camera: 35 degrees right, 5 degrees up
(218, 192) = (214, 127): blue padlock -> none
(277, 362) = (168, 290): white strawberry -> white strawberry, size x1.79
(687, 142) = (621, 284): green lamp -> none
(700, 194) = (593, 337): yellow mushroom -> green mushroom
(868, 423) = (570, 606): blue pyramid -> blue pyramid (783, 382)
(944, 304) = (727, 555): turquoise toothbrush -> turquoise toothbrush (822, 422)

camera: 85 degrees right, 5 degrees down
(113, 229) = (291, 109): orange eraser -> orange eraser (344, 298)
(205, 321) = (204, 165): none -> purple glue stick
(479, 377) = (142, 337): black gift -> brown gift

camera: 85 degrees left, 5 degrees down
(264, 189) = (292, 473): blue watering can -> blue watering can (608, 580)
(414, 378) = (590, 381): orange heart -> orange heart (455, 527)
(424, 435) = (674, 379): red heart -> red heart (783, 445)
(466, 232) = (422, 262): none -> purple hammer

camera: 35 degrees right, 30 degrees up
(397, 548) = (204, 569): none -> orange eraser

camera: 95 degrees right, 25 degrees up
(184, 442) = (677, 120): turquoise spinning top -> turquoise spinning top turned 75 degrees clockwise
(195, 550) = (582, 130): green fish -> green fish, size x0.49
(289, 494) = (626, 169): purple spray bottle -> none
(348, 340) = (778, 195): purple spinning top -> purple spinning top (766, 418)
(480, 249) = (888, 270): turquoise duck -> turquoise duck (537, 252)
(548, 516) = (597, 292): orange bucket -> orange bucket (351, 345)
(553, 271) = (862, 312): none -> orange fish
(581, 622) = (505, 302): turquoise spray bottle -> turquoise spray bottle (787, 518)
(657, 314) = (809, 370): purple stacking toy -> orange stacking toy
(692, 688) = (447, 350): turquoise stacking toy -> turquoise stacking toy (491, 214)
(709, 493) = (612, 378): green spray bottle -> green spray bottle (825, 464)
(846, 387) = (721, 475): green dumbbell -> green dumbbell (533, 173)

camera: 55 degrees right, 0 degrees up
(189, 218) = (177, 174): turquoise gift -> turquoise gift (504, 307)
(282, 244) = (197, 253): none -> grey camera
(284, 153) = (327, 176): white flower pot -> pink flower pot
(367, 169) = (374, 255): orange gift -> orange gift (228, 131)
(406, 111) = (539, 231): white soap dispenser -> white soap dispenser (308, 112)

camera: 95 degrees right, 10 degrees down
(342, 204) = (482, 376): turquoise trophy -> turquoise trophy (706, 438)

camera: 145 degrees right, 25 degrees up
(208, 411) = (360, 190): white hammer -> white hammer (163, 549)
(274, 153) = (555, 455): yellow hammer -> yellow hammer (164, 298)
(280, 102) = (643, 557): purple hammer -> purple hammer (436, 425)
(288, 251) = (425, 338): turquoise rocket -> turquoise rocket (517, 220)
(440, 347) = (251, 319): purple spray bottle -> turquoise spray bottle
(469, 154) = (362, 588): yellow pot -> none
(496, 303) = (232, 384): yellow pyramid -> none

Your task.
Could you give the records above again, exactly and in full?

Problem solution.
camera: 35 degrees right, 5 degrees up
(218, 192) = (214, 127): blue padlock -> none
(277, 362) = (168, 290): white strawberry -> white strawberry, size x1.79
(687, 142) = (621, 284): green lamp -> none
(700, 194) = (593, 337): yellow mushroom -> green mushroom
(868, 423) = (570, 606): blue pyramid -> blue pyramid (783, 382)
(944, 304) = (727, 555): turquoise toothbrush -> turquoise toothbrush (822, 422)

camera: 85 degrees right, 5 degrees down
(113, 229) = (291, 109): orange eraser -> orange eraser (344, 298)
(205, 321) = (204, 165): none -> purple glue stick
(479, 377) = (142, 337): black gift -> brown gift

camera: 85 degrees left, 5 degrees down
(264, 189) = (292, 473): blue watering can -> blue watering can (608, 580)
(414, 378) = (590, 381): orange heart -> orange heart (455, 527)
(424, 435) = (674, 379): red heart -> red heart (783, 445)
(466, 232) = (422, 262): none -> purple hammer

camera: 35 degrees right, 30 degrees up
(397, 548) = (204, 569): none -> orange eraser

camera: 95 degrees right, 25 degrees up
(184, 442) = (677, 120): turquoise spinning top -> turquoise spinning top turned 75 degrees clockwise
(195, 550) = (582, 130): green fish -> green fish, size x0.49
(289, 494) = (626, 169): purple spray bottle -> none
(348, 340) = (778, 195): purple spinning top -> purple spinning top (766, 418)
(480, 249) = (888, 270): turquoise duck -> turquoise duck (537, 252)
(548, 516) = (597, 292): orange bucket -> orange bucket (351, 345)
(553, 271) = (862, 312): none -> orange fish
(581, 622) = (505, 302): turquoise spray bottle -> turquoise spray bottle (787, 518)
(657, 314) = (809, 370): purple stacking toy -> orange stacking toy
(692, 688) = (447, 350): turquoise stacking toy -> turquoise stacking toy (491, 214)
(709, 493) = (612, 378): green spray bottle -> green spray bottle (825, 464)
(846, 387) = (721, 475): green dumbbell -> green dumbbell (533, 173)

camera: 55 degrees right, 0 degrees up
(189, 218) = (177, 174): turquoise gift -> turquoise gift (504, 307)
(282, 244) = (197, 253): none -> grey camera
(284, 153) = (327, 176): white flower pot -> pink flower pot
(367, 169) = (374, 255): orange gift -> orange gift (228, 131)
(406, 111) = (539, 231): white soap dispenser -> white soap dispenser (308, 112)

camera: 95 degrees right, 10 degrees down
(342, 204) = (482, 376): turquoise trophy -> turquoise trophy (706, 438)

camera: 145 degrees right, 25 degrees up
(208, 411) = (360, 190): white hammer -> white hammer (163, 549)
(274, 153) = (555, 455): yellow hammer -> yellow hammer (164, 298)
(280, 102) = (643, 557): purple hammer -> purple hammer (436, 425)
(288, 251) = (425, 338): turquoise rocket -> turquoise rocket (517, 220)
(440, 347) = (251, 319): purple spray bottle -> turquoise spray bottle
(469, 154) = (362, 588): yellow pot -> none
(496, 303) = (232, 384): yellow pyramid -> none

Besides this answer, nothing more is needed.